• YOUR OBJECTIVE: Write out the data exactly, please, and omit the pictures.

+++ SUPPLIED MATERIAL

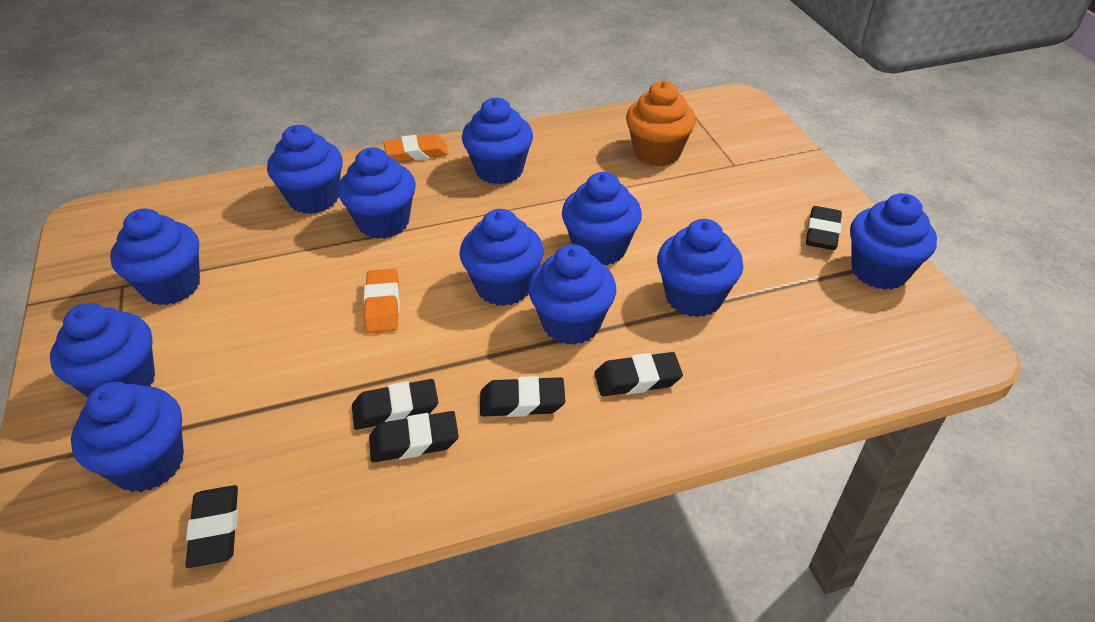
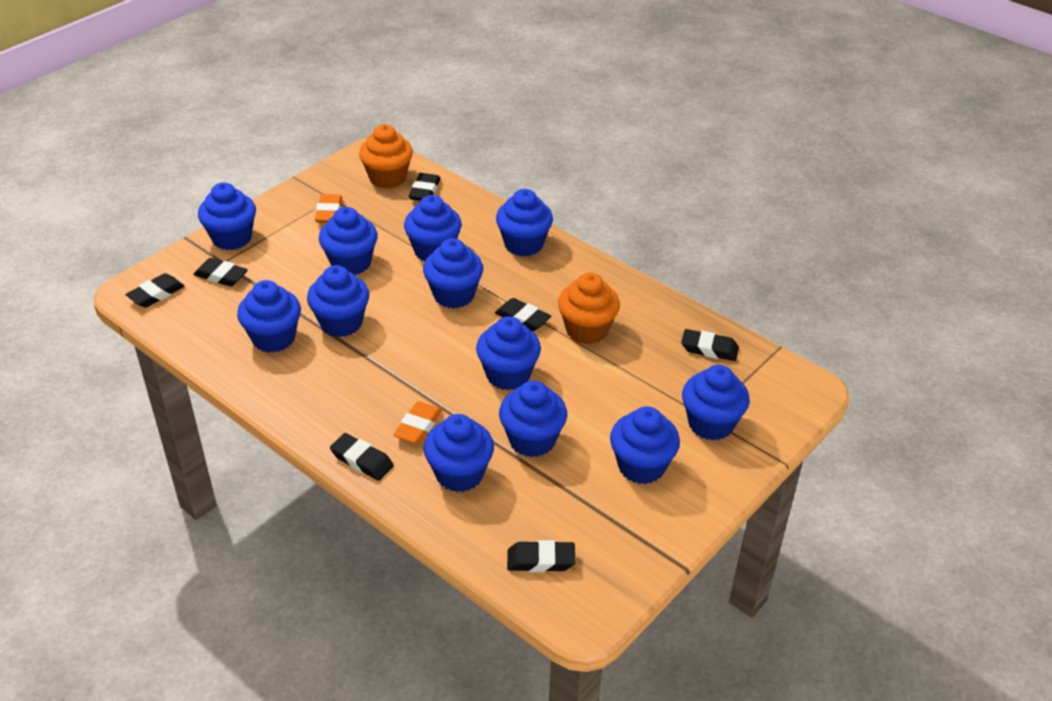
black eraser: 6 -> 7
blue cupcake: 11 -> 12
orange cupcake: 1 -> 2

++++++

• RESULT:
black eraser: 6 -> 7
blue cupcake: 11 -> 12
orange cupcake: 1 -> 2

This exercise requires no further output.